#### GIVEN ENTRIES:

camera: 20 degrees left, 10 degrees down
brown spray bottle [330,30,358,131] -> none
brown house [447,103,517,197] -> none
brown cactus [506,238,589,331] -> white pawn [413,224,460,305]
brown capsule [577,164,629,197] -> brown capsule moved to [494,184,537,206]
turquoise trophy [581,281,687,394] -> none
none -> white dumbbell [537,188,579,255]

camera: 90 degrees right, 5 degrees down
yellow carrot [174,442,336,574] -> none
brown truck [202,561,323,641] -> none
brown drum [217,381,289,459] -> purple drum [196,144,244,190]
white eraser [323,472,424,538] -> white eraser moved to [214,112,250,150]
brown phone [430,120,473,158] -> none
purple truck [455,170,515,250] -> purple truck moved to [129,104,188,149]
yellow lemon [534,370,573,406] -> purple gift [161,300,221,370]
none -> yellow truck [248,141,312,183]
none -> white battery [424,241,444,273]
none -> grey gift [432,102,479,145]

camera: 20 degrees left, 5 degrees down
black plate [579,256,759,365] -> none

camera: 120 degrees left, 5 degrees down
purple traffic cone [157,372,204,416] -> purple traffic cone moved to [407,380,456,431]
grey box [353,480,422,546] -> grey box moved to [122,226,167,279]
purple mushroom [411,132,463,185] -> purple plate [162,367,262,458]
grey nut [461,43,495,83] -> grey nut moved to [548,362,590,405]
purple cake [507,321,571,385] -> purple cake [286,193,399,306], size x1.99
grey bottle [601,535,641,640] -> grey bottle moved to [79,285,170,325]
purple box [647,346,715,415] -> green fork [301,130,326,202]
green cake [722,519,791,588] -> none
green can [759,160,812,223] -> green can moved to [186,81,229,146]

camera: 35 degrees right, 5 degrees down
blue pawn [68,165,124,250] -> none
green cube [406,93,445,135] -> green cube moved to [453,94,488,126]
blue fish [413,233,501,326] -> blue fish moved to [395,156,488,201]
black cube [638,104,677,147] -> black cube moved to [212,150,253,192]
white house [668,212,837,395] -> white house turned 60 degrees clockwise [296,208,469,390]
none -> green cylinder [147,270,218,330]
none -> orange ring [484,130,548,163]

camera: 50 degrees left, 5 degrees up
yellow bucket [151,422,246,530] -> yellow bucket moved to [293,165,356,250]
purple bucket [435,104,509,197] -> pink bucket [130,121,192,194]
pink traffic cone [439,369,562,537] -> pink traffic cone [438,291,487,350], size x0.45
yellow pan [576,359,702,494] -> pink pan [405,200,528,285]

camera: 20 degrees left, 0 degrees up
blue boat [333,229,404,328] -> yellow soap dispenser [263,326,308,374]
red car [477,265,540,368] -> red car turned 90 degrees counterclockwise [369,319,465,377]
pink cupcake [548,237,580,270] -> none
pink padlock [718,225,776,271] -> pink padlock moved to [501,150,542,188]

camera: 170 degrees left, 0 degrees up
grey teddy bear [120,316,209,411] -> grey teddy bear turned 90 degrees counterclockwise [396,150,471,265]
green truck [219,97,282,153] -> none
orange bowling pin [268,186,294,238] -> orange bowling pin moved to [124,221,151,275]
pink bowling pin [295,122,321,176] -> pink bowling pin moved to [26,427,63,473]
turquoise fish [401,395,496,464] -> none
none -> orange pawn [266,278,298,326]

#### WHAT YOU SHOULD DO:
When you transcribe the listing, make each line match the original exactly.

#### RESPONSE BELOW:
camera: 20 degrees left, 10 degrees down
brown spray bottle [330,30,358,131] -> none
brown house [447,103,517,197] -> none
brown cactus [506,238,589,331] -> white pawn [413,224,460,305]
brown capsule [577,164,629,197] -> brown capsule moved to [494,184,537,206]
turquoise trophy [581,281,687,394] -> none
none -> white dumbbell [537,188,579,255]

camera: 90 degrees right, 5 degrees down
yellow carrot [174,442,336,574] -> none
brown truck [202,561,323,641] -> none
brown drum [217,381,289,459] -> purple drum [196,144,244,190]
white eraser [323,472,424,538] -> white eraser moved to [214,112,250,150]
brown phone [430,120,473,158] -> none
purple truck [455,170,515,250] -> purple truck moved to [129,104,188,149]
yellow lemon [534,370,573,406] -> purple gift [161,300,221,370]
none -> yellow truck [248,141,312,183]
none -> white battery [424,241,444,273]
none -> grey gift [432,102,479,145]

camera: 20 degrees left, 5 degrees down
black plate [579,256,759,365] -> none

camera: 120 degrees left, 5 degrees down
purple traffic cone [157,372,204,416] -> purple traffic cone moved to [407,380,456,431]
grey box [353,480,422,546] -> grey box moved to [122,226,167,279]
purple mushroom [411,132,463,185] -> purple plate [162,367,262,458]
grey nut [461,43,495,83] -> grey nut moved to [548,362,590,405]
purple cake [507,321,571,385] -> purple cake [286,193,399,306], size x1.99
grey bottle [601,535,641,640] -> grey bottle moved to [79,285,170,325]
purple box [647,346,715,415] -> green fork [301,130,326,202]
green cake [722,519,791,588] -> none
green can [759,160,812,223] -> green can moved to [186,81,229,146]

camera: 35 degrees right, 5 degrees down
blue pawn [68,165,124,250] -> none
green cube [406,93,445,135] -> green cube moved to [453,94,488,126]
blue fish [413,233,501,326] -> blue fish moved to [395,156,488,201]
black cube [638,104,677,147] -> black cube moved to [212,150,253,192]
white house [668,212,837,395] -> white house turned 60 degrees clockwise [296,208,469,390]
none -> green cylinder [147,270,218,330]
none -> orange ring [484,130,548,163]

camera: 50 degrees left, 5 degrees up
yellow bucket [151,422,246,530] -> yellow bucket moved to [293,165,356,250]
purple bucket [435,104,509,197] -> pink bucket [130,121,192,194]
pink traffic cone [439,369,562,537] -> pink traffic cone [438,291,487,350], size x0.45
yellow pan [576,359,702,494] -> pink pan [405,200,528,285]

camera: 20 degrees left, 0 degrees up
blue boat [333,229,404,328] -> yellow soap dispenser [263,326,308,374]
red car [477,265,540,368] -> red car turned 90 degrees counterclockwise [369,319,465,377]
pink cupcake [548,237,580,270] -> none
pink padlock [718,225,776,271] -> pink padlock moved to [501,150,542,188]

camera: 170 degrees left, 0 degrees up
grey teddy bear [120,316,209,411] -> grey teddy bear turned 90 degrees counterclockwise [396,150,471,265]
green truck [219,97,282,153] -> none
orange bowling pin [268,186,294,238] -> orange bowling pin moved to [124,221,151,275]
pink bowling pin [295,122,321,176] -> pink bowling pin moved to [26,427,63,473]
turquoise fish [401,395,496,464] -> none
none -> orange pawn [266,278,298,326]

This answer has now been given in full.